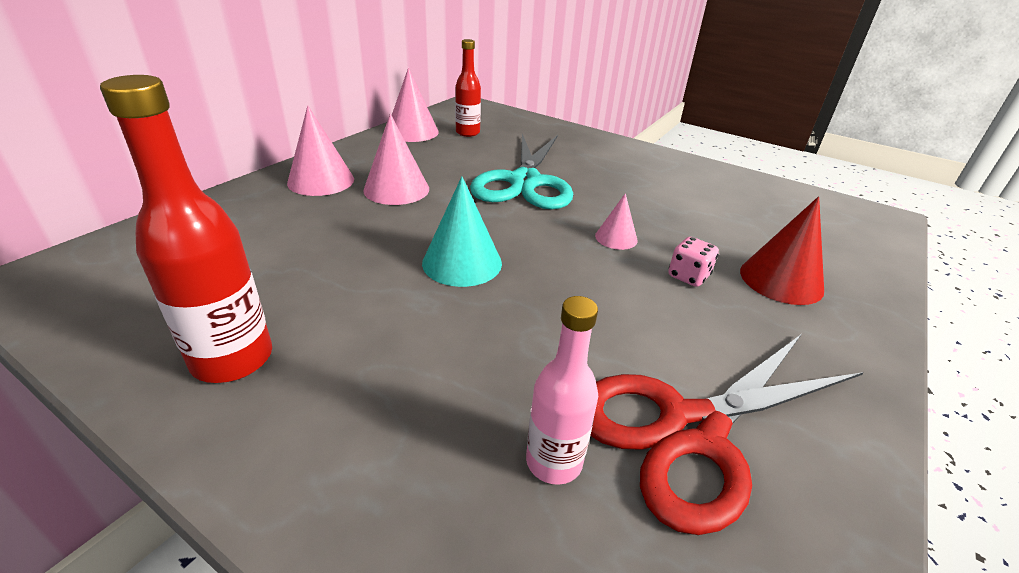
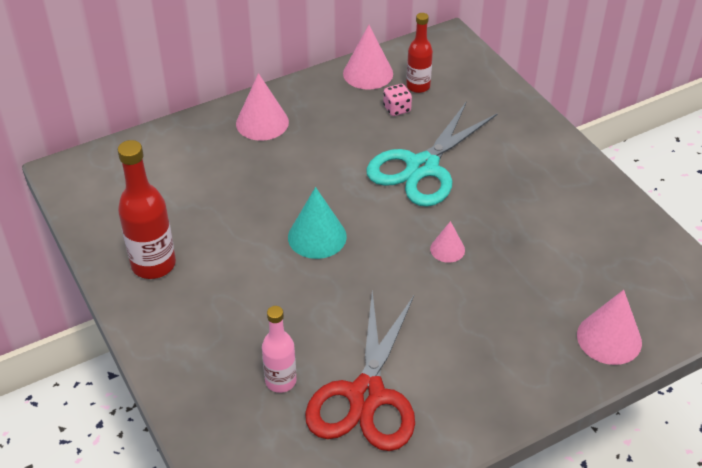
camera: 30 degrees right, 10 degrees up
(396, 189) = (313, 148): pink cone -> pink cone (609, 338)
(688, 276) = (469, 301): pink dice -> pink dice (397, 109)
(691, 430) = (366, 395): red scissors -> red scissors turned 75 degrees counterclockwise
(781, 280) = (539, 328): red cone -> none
==
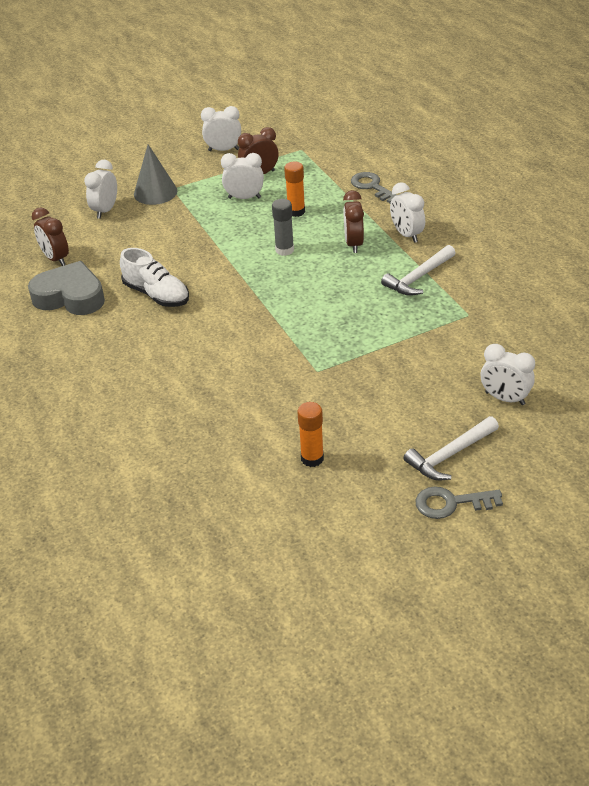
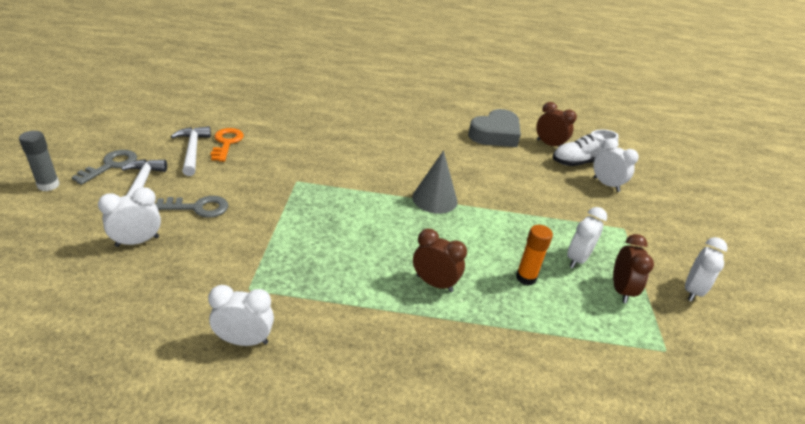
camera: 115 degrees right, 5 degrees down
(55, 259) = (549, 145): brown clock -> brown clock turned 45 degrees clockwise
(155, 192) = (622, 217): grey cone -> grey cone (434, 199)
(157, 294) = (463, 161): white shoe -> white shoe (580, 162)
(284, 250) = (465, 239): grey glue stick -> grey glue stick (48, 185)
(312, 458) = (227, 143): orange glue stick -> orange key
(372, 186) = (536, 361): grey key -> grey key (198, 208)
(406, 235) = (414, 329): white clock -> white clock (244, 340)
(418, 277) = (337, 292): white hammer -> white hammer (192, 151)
==
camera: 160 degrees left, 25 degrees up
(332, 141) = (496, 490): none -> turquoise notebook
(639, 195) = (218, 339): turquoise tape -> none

Problem statement.
Copy the stretch of the records above that runs from the line with "(372, 186) = (536, 361): grey" through the line with "(418, 277) = (337, 292): white". Both end lines belong in the copy, and nothing else does.

Exercise solution.
(372, 186) = (536, 361): grey key -> grey key (198, 208)
(406, 235) = (414, 329): white clock -> white clock (244, 340)
(418, 277) = (337, 292): white hammer -> white hammer (192, 151)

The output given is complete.